THE DATA >>
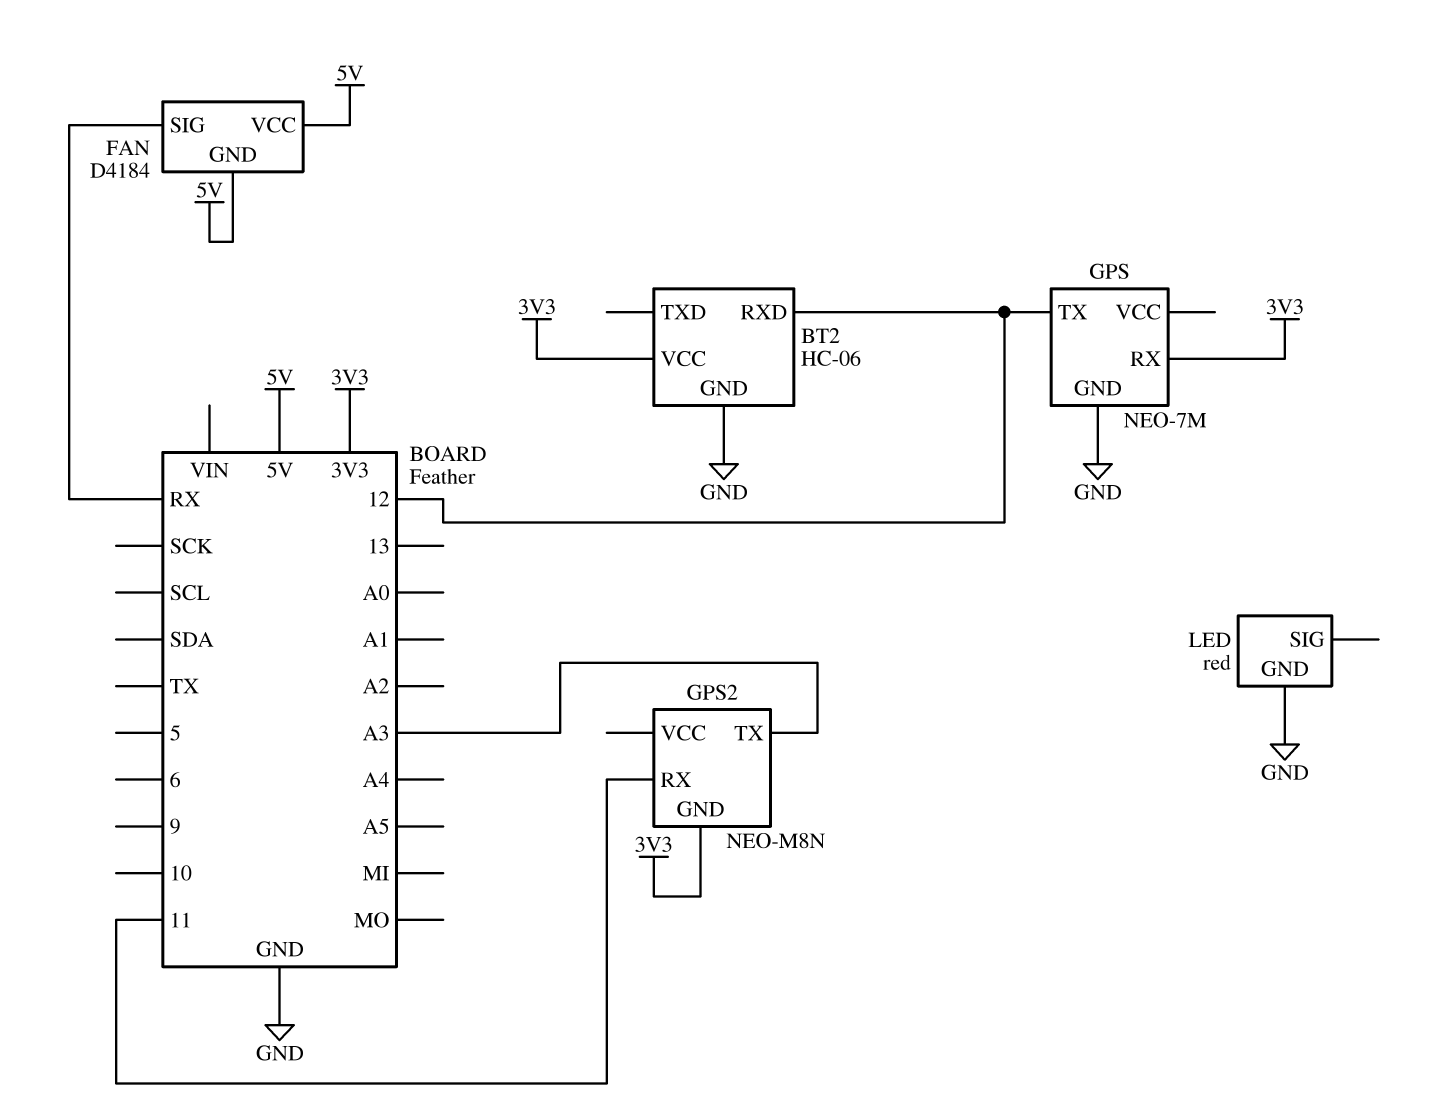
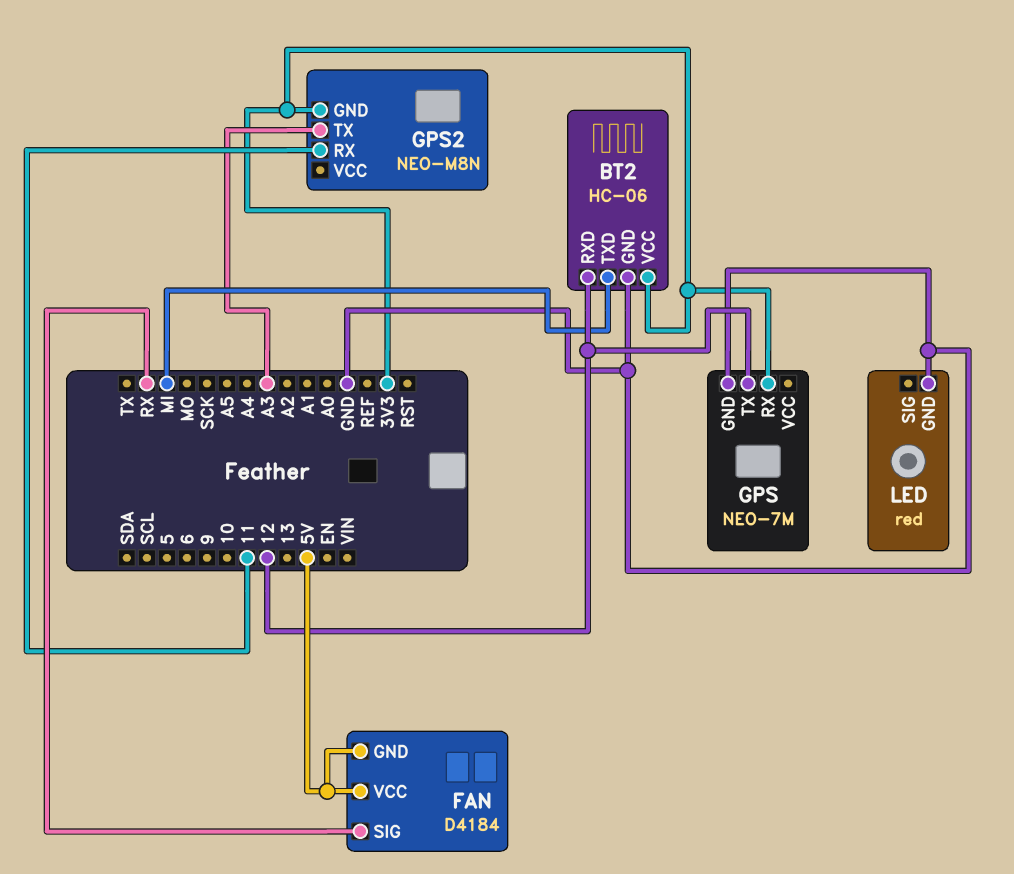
BT2 pin TXD: none -> MI

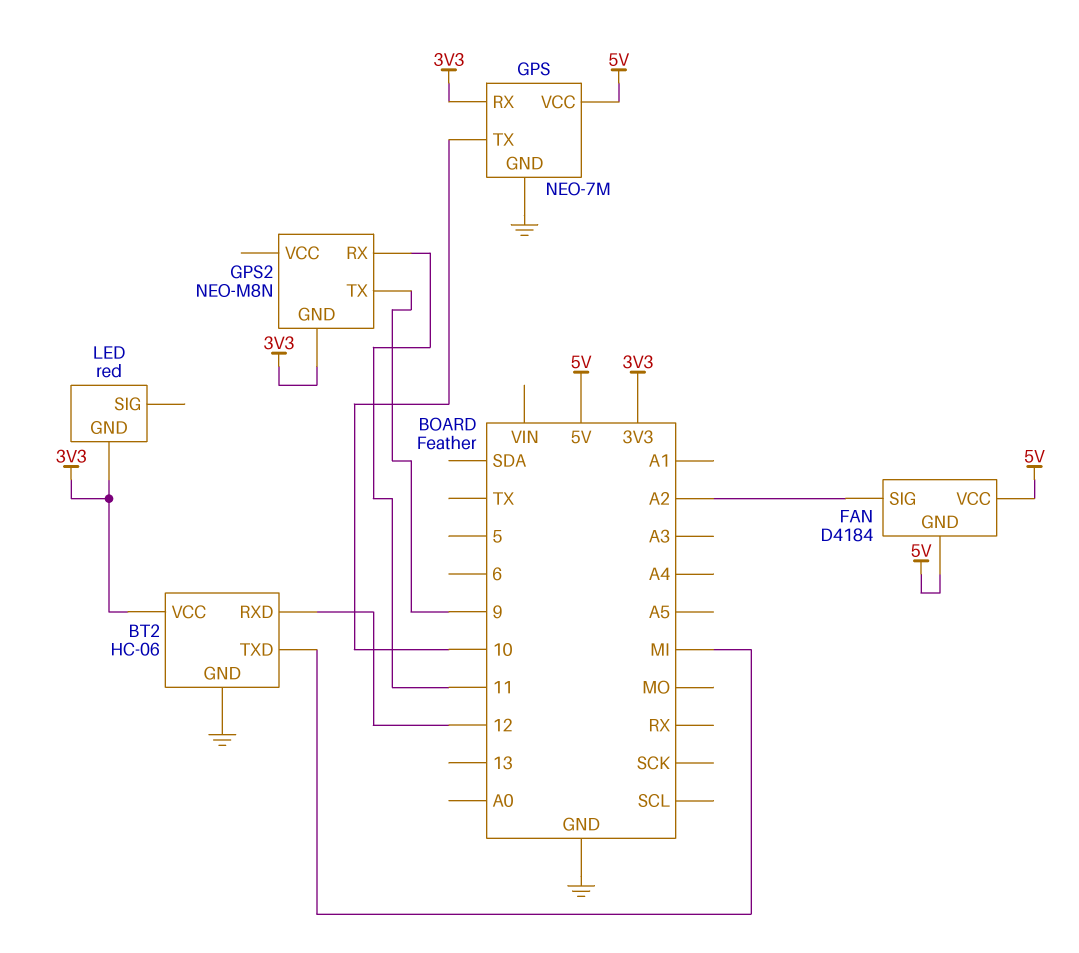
FAN pin SIG: RX -> A2
GPS pin TX: 12 -> 10
GPS pin VCC: none -> 5V
GPS2 pin TX: A3 -> 9
LED pin GND: GND -> 3V3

WHAT IS BEING ASKED >>
Images stay out, but the rest of the records must be retyped exactly.

REPLY TO THE EXERCISE >>
BT2 pin TXD: none -> MI

FAN pin SIG: RX -> A2
GPS pin TX: 12 -> 10
GPS pin VCC: none -> 5V
GPS2 pin TX: A3 -> 9
LED pin GND: GND -> 3V3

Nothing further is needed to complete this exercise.